● Task statement: Output the entries as they appear, skipping images.

● Raw data:
----
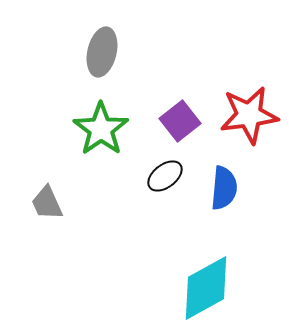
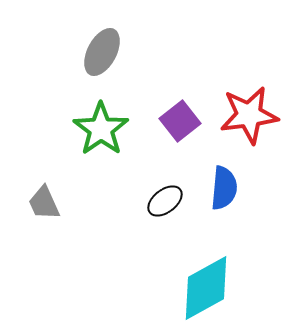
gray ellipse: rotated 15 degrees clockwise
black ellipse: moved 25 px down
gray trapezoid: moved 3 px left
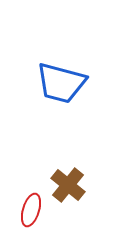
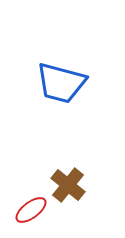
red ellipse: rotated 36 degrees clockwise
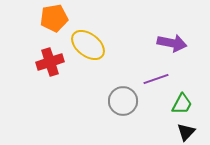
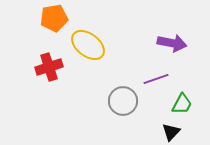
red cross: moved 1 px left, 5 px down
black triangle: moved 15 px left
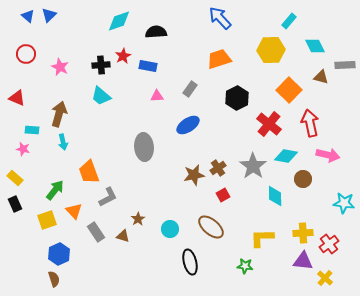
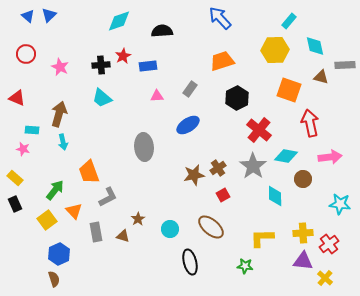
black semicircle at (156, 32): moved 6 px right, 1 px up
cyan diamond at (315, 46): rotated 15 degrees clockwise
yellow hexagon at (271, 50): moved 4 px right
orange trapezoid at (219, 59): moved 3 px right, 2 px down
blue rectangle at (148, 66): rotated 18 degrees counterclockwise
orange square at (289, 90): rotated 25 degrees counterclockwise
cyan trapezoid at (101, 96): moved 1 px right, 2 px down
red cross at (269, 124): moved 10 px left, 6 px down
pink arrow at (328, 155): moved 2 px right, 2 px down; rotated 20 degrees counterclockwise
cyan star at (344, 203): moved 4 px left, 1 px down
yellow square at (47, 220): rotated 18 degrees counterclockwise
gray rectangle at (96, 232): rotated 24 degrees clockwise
----
● Response to the exercise:
gray ellipse: rotated 15 degrees clockwise
black ellipse: moved 25 px down
gray trapezoid: moved 3 px left
red ellipse: rotated 36 degrees clockwise
red cross: moved 1 px left, 5 px down
black triangle: moved 15 px left
black semicircle at (156, 32): moved 6 px right, 1 px up
cyan diamond at (315, 46): rotated 15 degrees clockwise
yellow hexagon at (271, 50): moved 4 px right
orange trapezoid at (219, 59): moved 3 px right, 2 px down
blue rectangle at (148, 66): rotated 18 degrees counterclockwise
orange square at (289, 90): rotated 25 degrees counterclockwise
cyan trapezoid at (101, 96): moved 1 px right, 2 px down
red cross at (269, 124): moved 10 px left, 6 px down
pink arrow at (328, 155): moved 2 px right, 2 px down; rotated 20 degrees counterclockwise
cyan star at (344, 203): moved 4 px left, 1 px down
yellow square at (47, 220): rotated 18 degrees counterclockwise
gray rectangle at (96, 232): rotated 24 degrees clockwise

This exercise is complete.